TASK REQUIREMENTS » Each line of the material that mentions the word "none" is to be copied.

DATA SECTION »
● ● ● ● ● ● ●

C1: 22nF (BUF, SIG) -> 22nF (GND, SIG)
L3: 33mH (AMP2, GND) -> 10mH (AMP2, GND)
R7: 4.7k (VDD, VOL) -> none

● ● ● ● ● ● ●

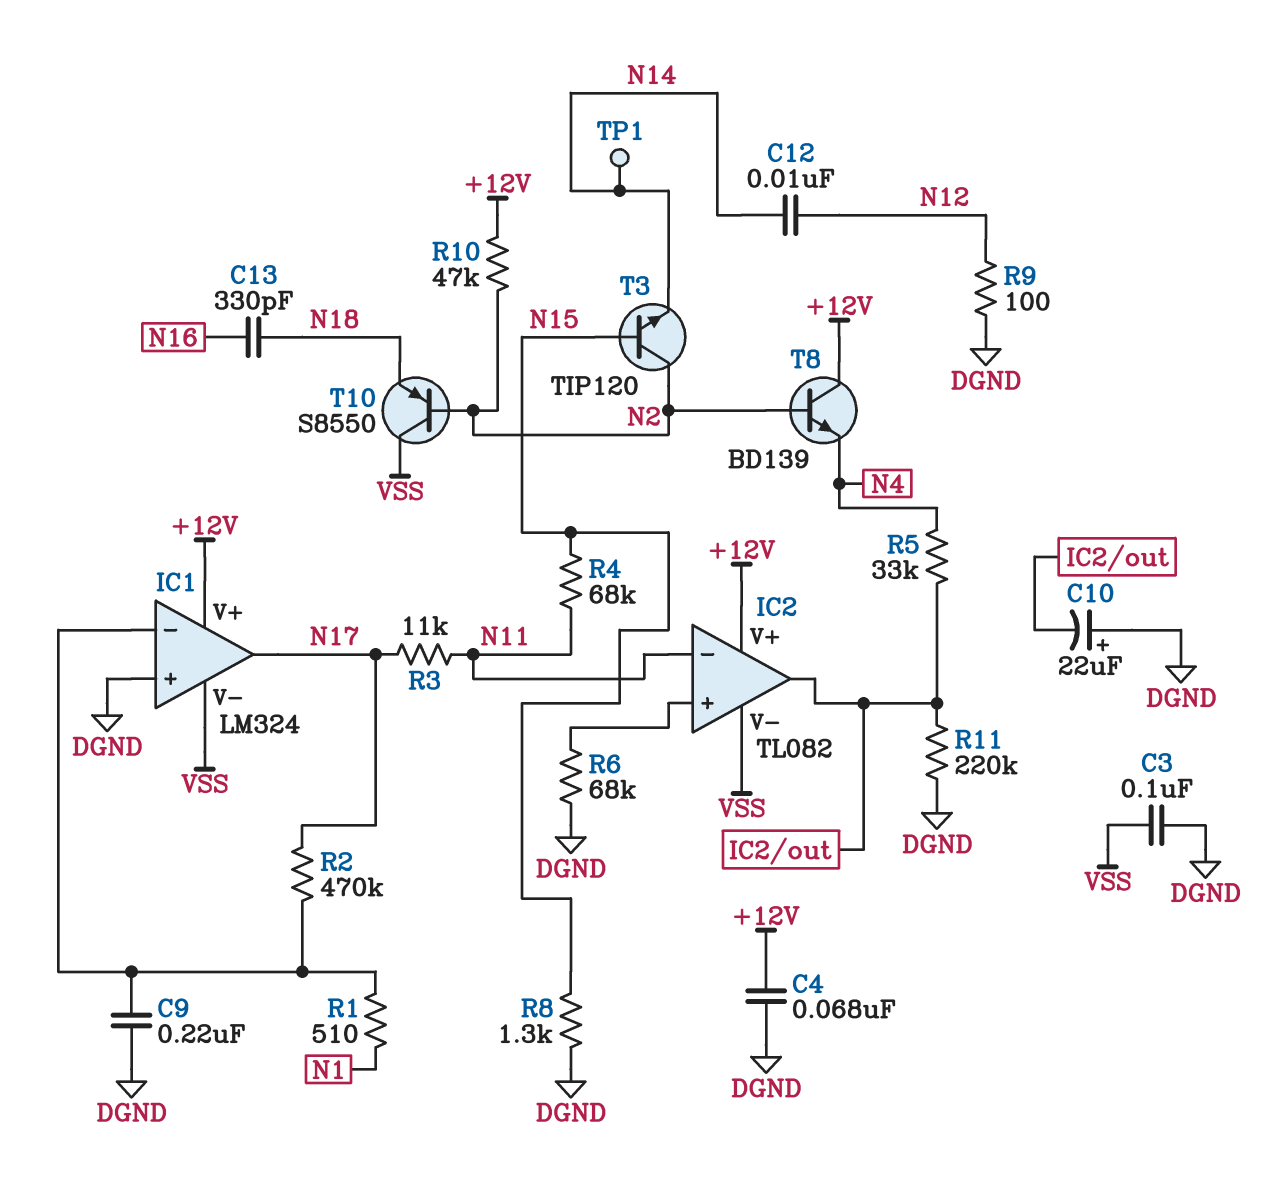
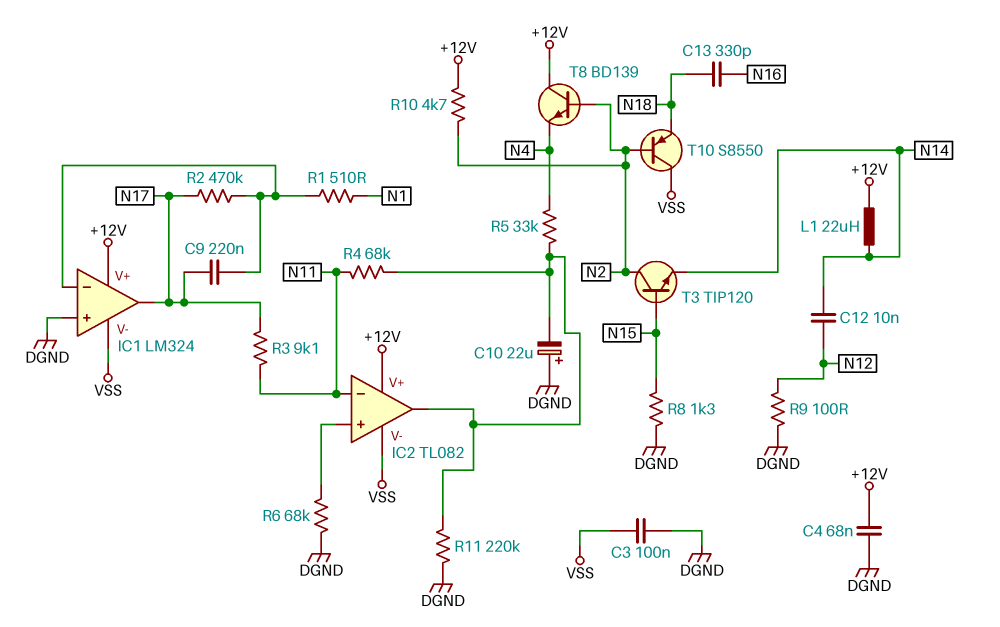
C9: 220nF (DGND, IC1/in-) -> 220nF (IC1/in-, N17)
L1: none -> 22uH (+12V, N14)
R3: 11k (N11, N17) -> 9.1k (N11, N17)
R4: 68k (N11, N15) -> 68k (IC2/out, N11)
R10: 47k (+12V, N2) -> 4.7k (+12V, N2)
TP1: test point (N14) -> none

● ● ● ● ● ● ●

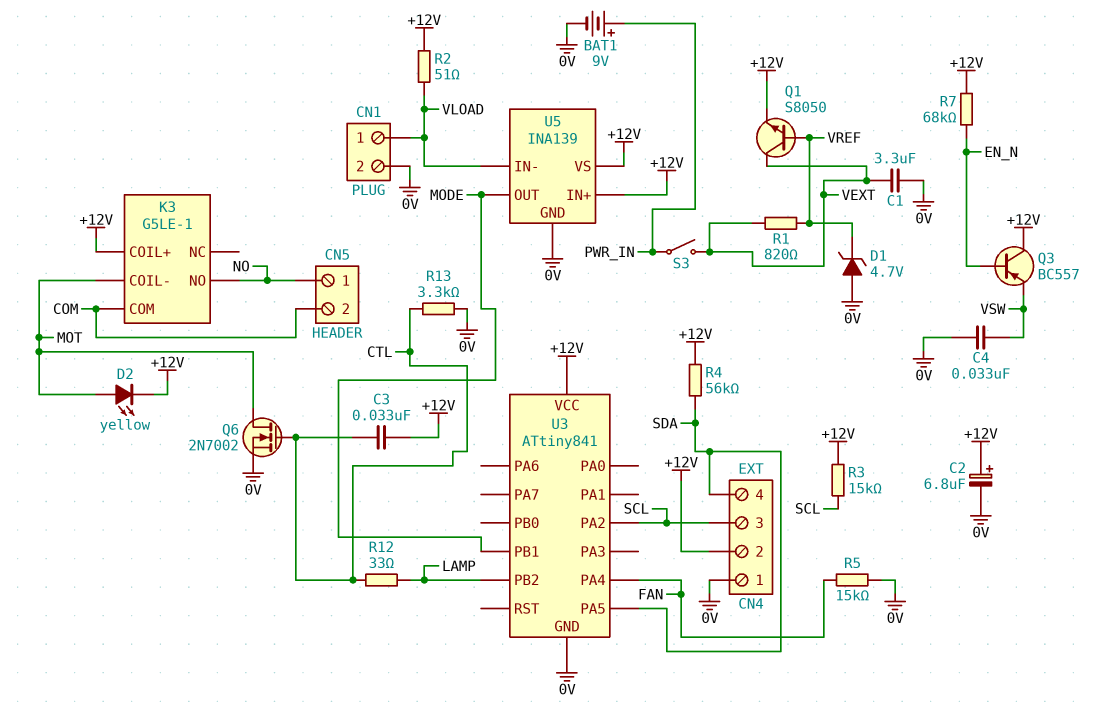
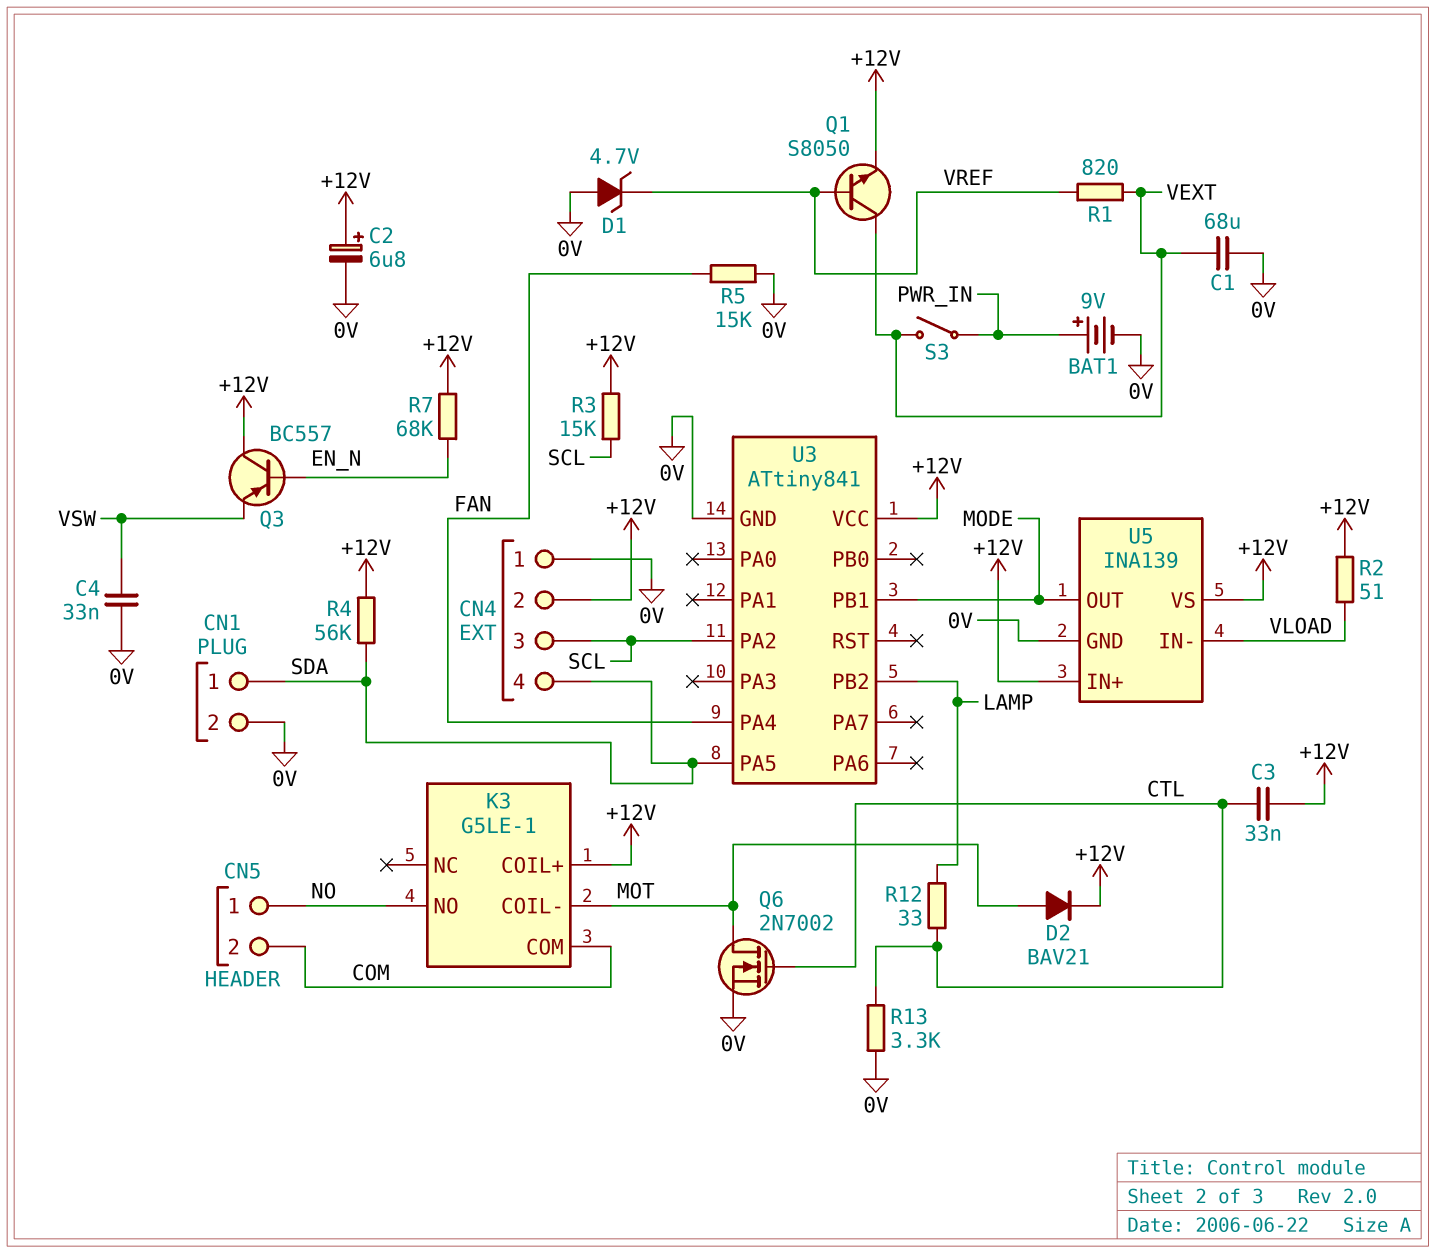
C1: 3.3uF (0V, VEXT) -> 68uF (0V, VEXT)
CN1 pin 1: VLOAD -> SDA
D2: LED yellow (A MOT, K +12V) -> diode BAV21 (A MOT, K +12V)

● ● ● ● ● ● ●

EXPECTED ANSWER »
R7: 4.7k (VDD, VOL) -> none
L1: none -> 22uH (+12V, N14)
TP1: test point (N14) -> none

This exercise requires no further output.